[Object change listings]
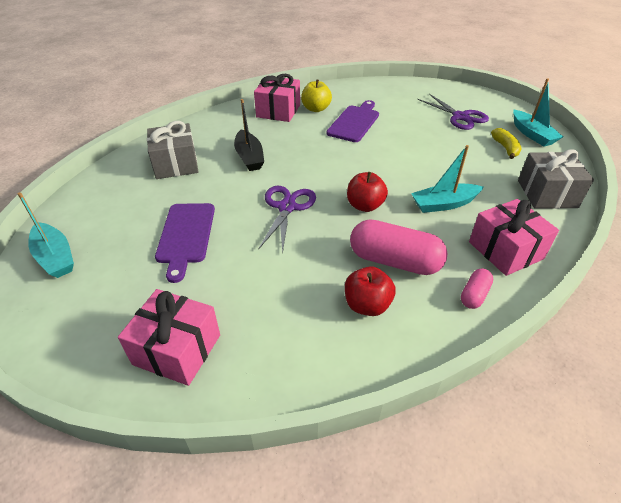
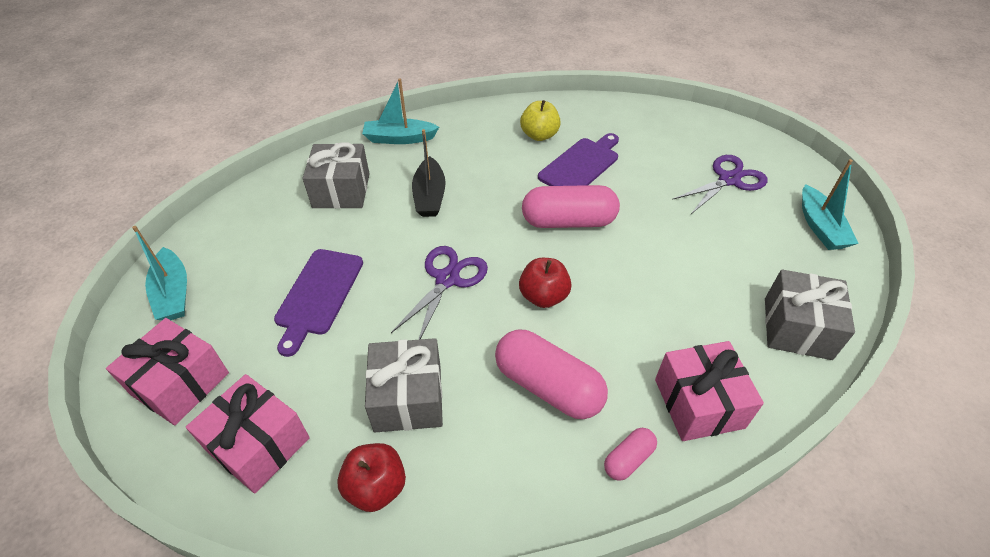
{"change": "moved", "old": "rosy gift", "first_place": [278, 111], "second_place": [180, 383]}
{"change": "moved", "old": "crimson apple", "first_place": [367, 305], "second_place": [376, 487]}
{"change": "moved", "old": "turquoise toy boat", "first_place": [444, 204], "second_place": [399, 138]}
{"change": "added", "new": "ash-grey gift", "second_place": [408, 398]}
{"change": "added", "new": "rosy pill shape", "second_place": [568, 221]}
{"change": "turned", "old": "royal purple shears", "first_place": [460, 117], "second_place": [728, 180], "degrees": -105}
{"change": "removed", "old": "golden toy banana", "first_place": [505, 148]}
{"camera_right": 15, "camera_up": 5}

...

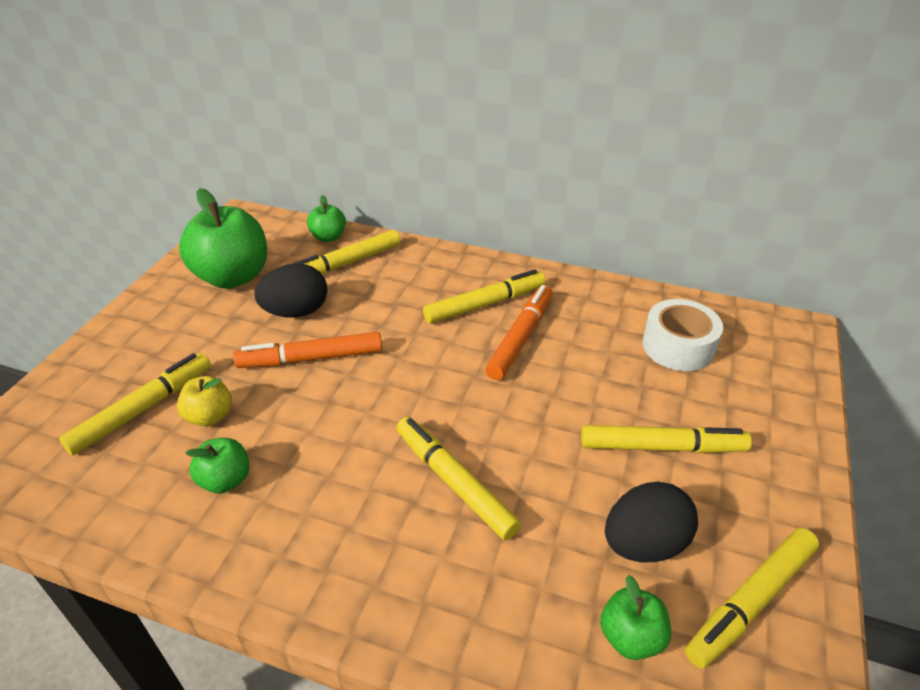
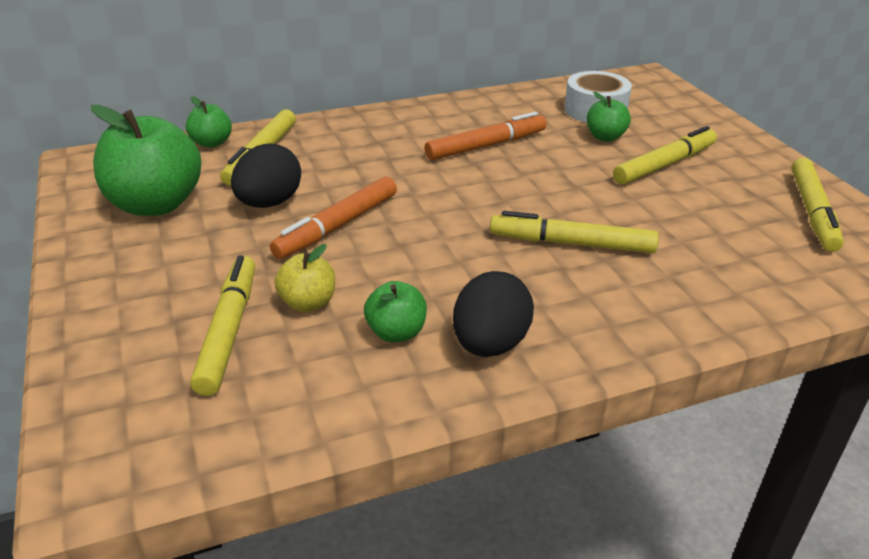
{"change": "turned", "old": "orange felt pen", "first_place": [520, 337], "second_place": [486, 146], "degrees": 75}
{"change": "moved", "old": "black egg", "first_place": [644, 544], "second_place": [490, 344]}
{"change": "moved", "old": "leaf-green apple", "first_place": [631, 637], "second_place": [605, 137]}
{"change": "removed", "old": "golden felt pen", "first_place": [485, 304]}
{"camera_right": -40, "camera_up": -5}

▶ Exercise instructions: In the records above, how many lines hold "gift"? Only the number is wanted.

▶ Response: 2